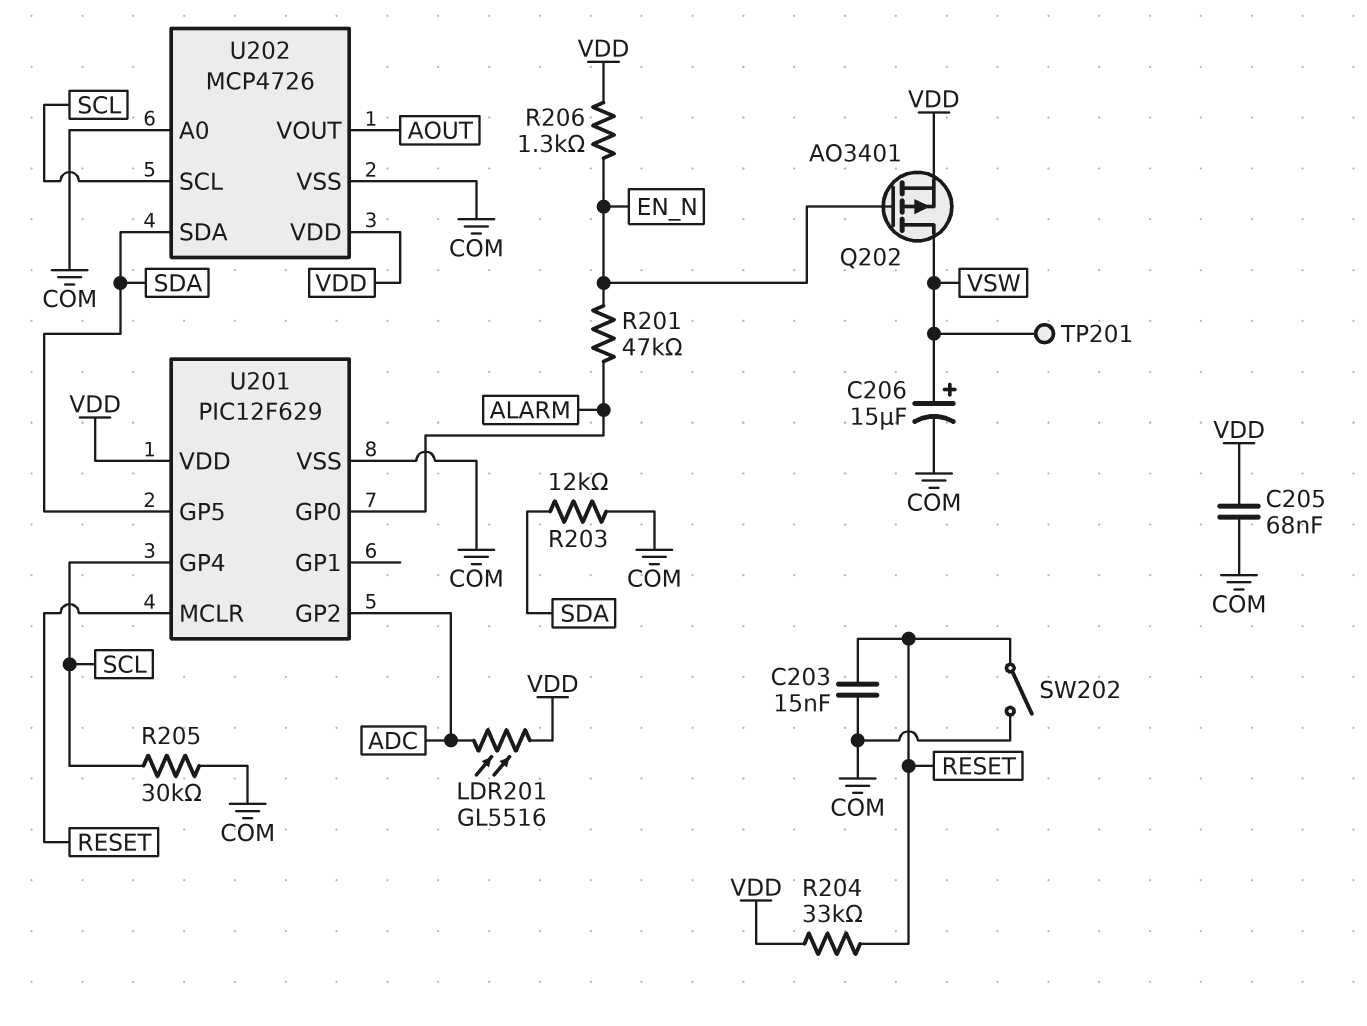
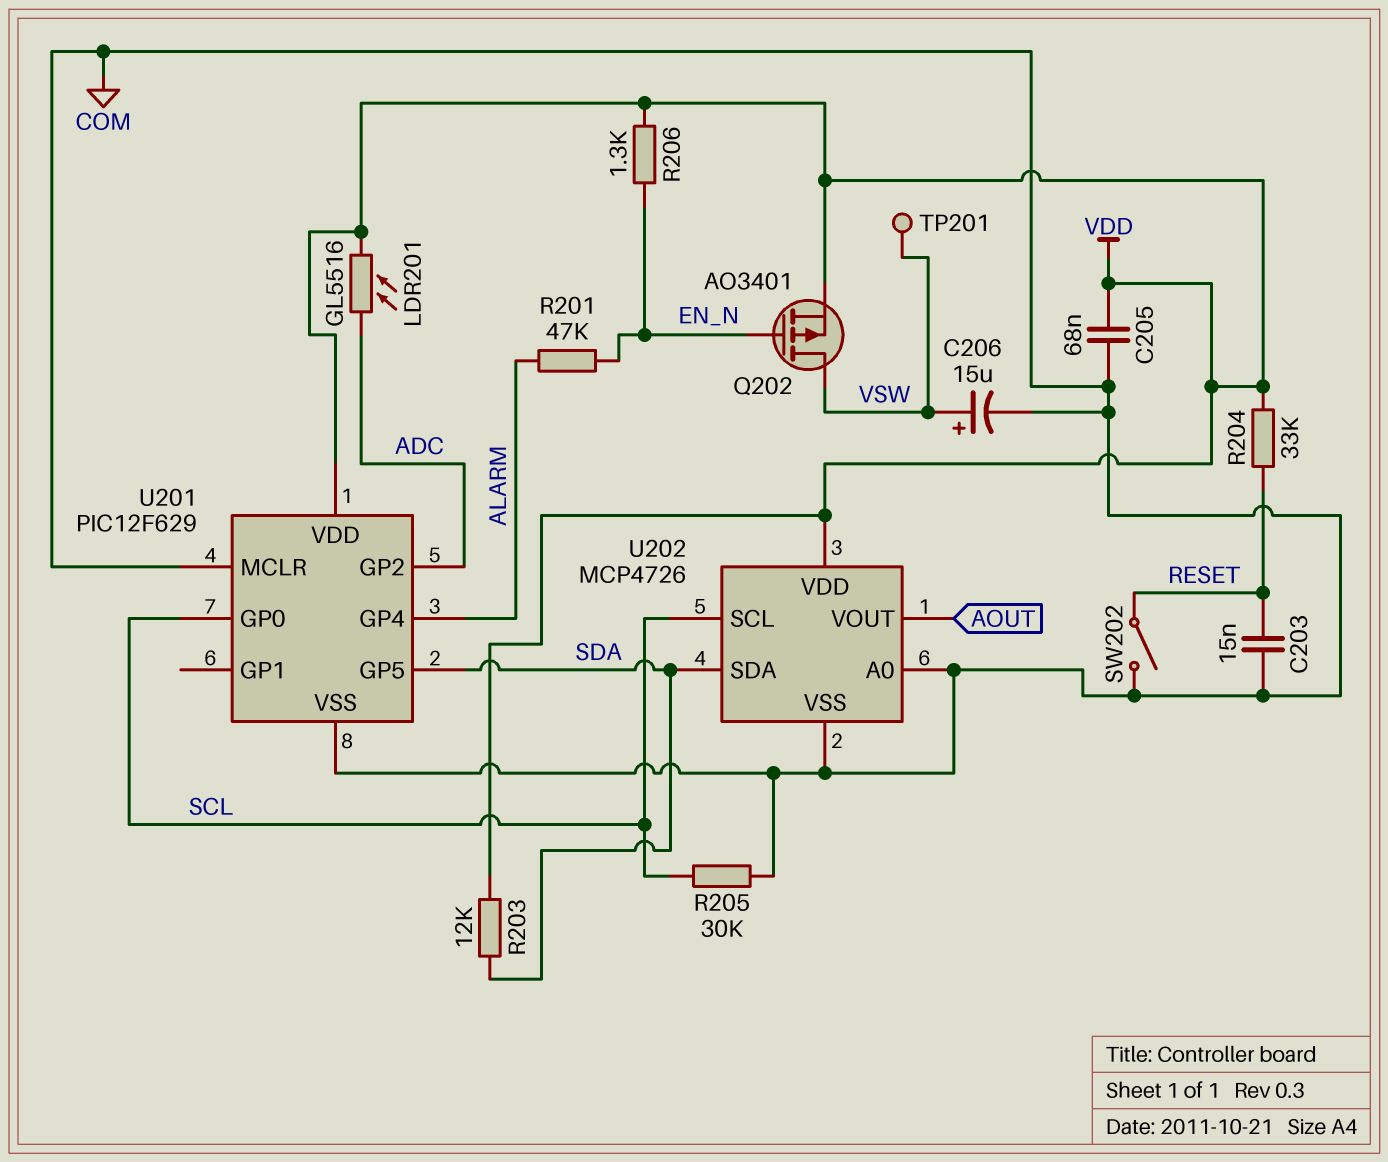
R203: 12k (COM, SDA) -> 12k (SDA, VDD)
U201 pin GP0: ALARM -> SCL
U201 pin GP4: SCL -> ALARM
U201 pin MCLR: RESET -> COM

...

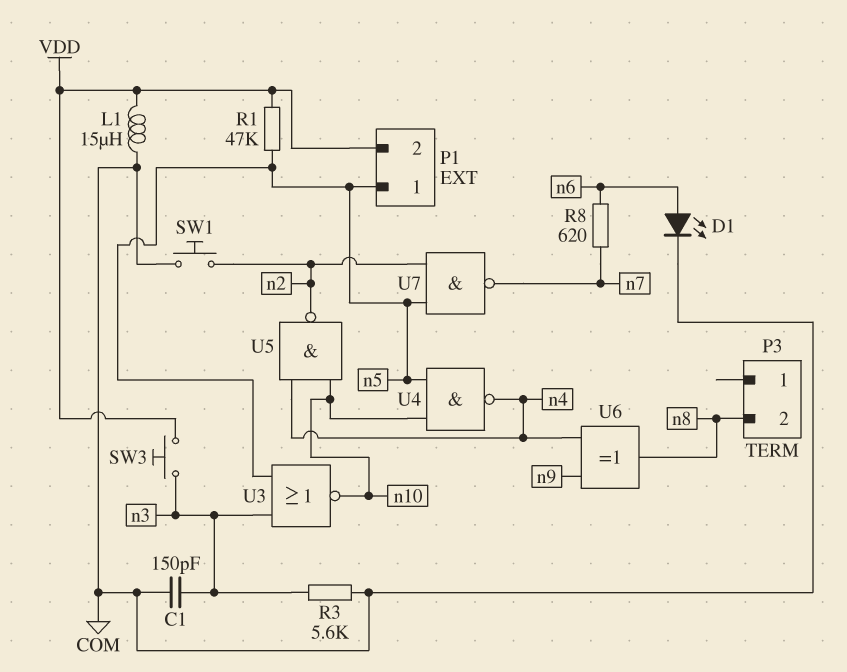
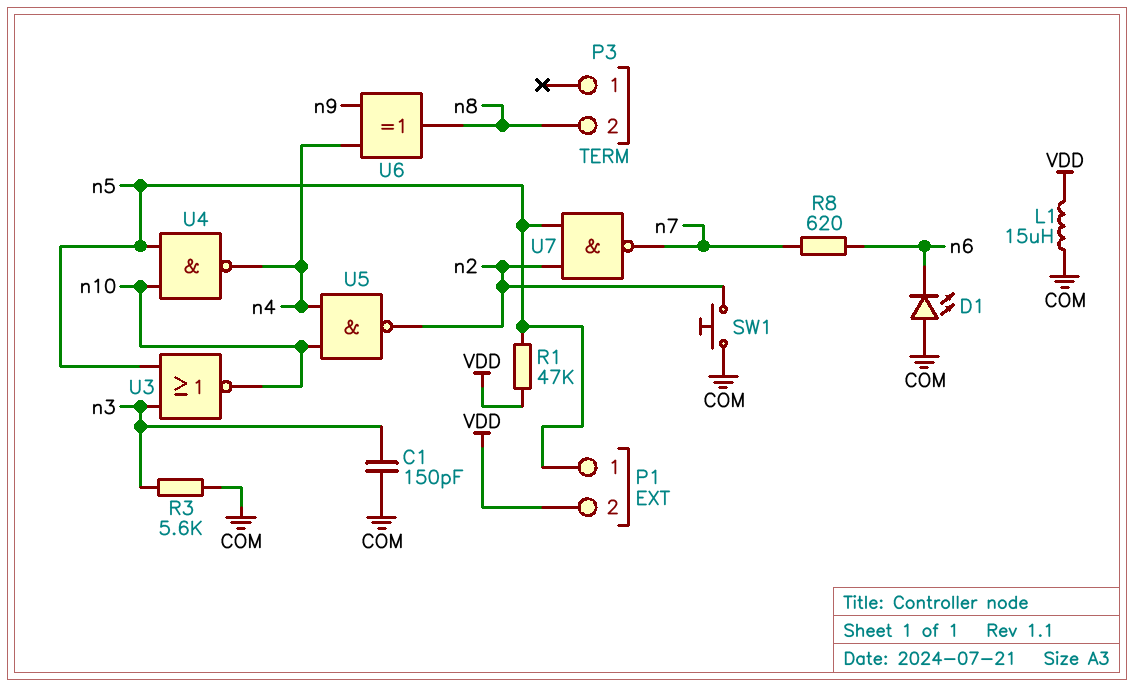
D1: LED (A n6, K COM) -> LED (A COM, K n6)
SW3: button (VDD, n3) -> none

--- Activity ---
Only lines holding the word "ALARM" are wanted; list them all from the material.

--- Solved problem ---
U201 pin GP0: ALARM -> SCL
U201 pin GP4: SCL -> ALARM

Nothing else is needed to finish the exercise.